» **Stated task**: Rewrite the lines from the one containing "You are a GUI" up to and including the one containing "The width and", replacing "raindrop" with "cloud icon" and leaving everything else unchanged. Return only those lines.

» **The data**:
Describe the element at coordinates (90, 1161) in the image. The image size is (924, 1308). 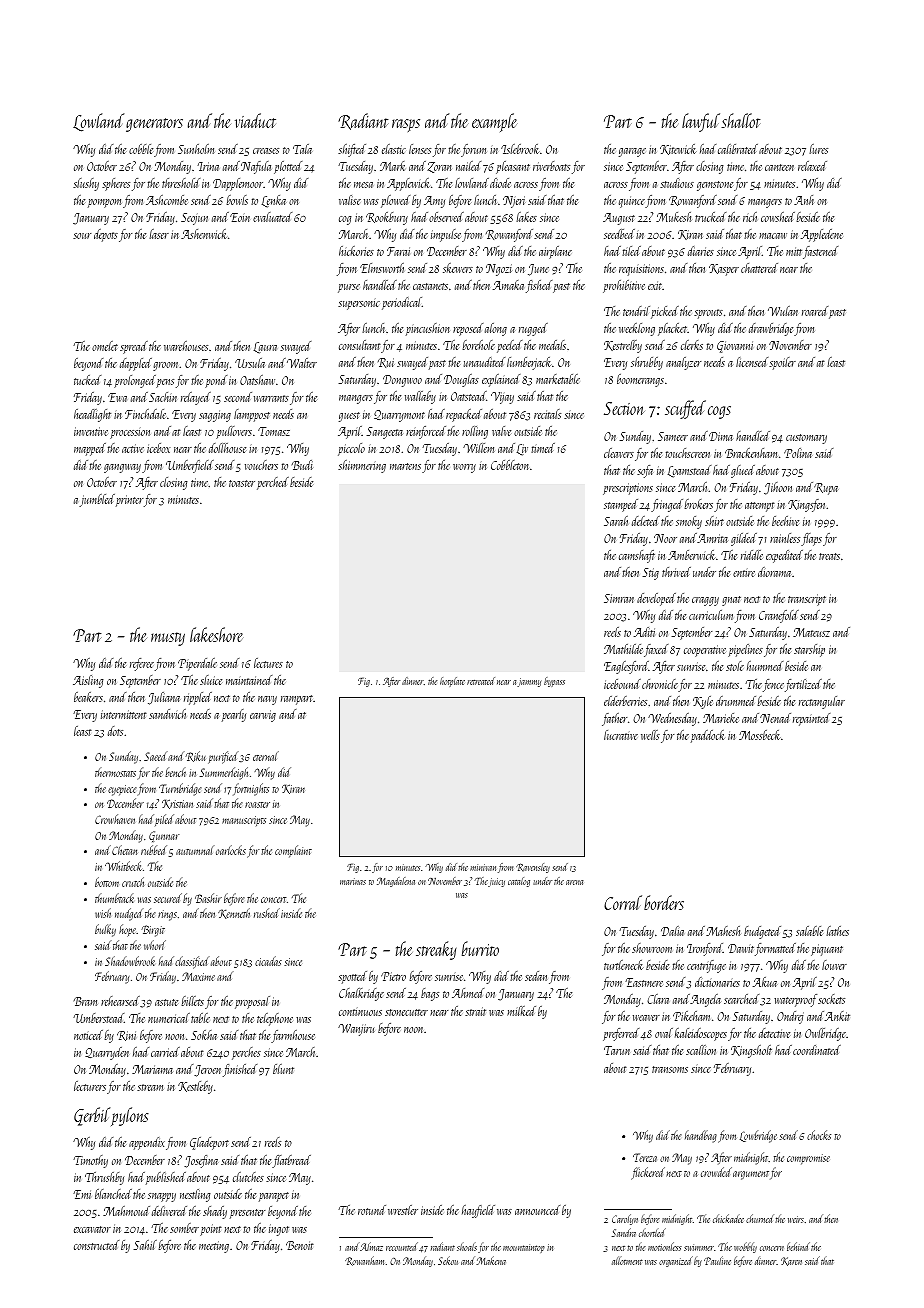
I see `Timothy` at that location.
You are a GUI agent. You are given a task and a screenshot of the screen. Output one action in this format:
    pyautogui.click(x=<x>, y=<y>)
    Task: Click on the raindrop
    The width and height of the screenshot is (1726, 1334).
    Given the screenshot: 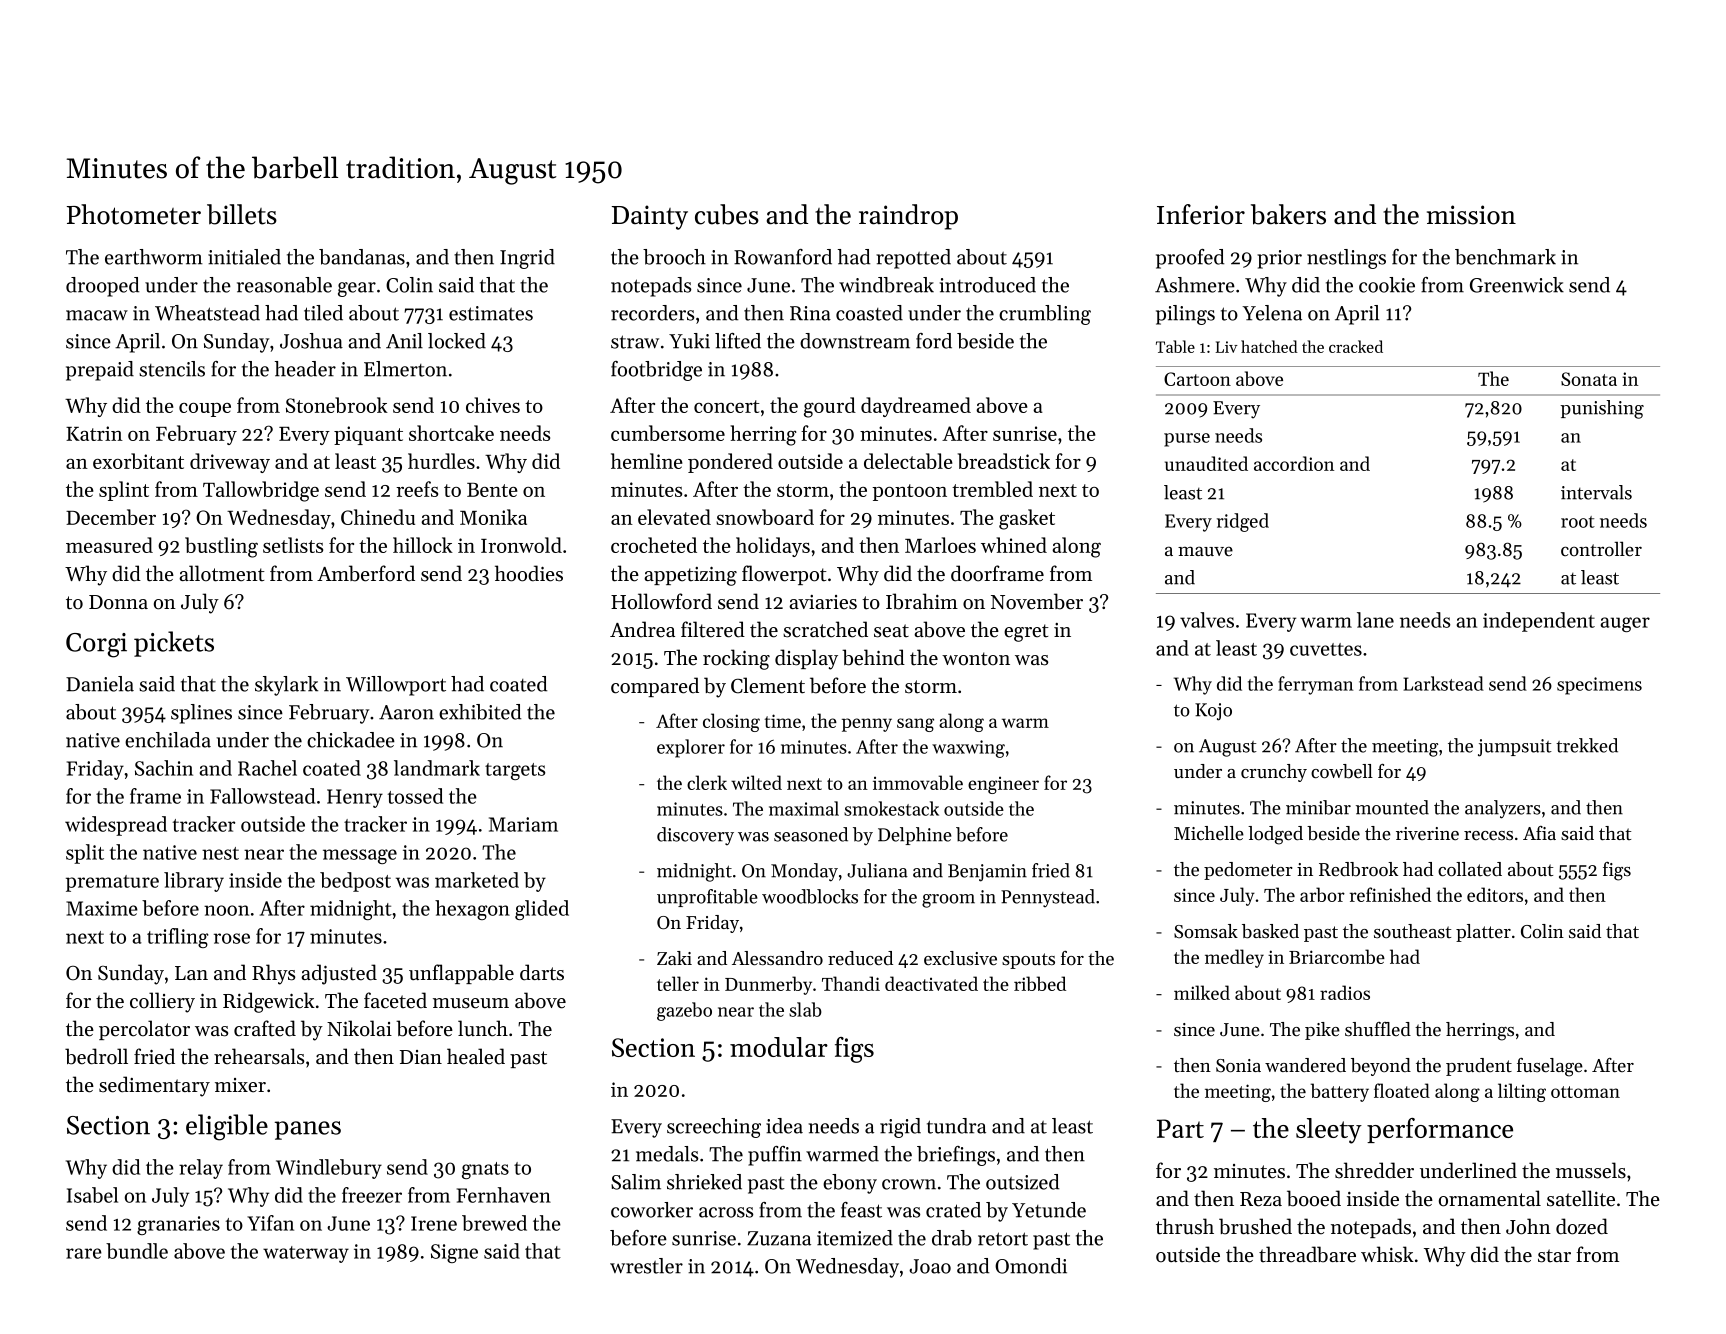 What is the action you would take?
    pyautogui.click(x=908, y=217)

» **Solution to the exercise**:
You are a GUI agent. You are given a task and a screenshot of the screen. Output one action in this format:
    pyautogui.click(x=<x>, y=<y>)
    Task: Click on the cloud icon
    The width and height of the screenshot is (1726, 1334).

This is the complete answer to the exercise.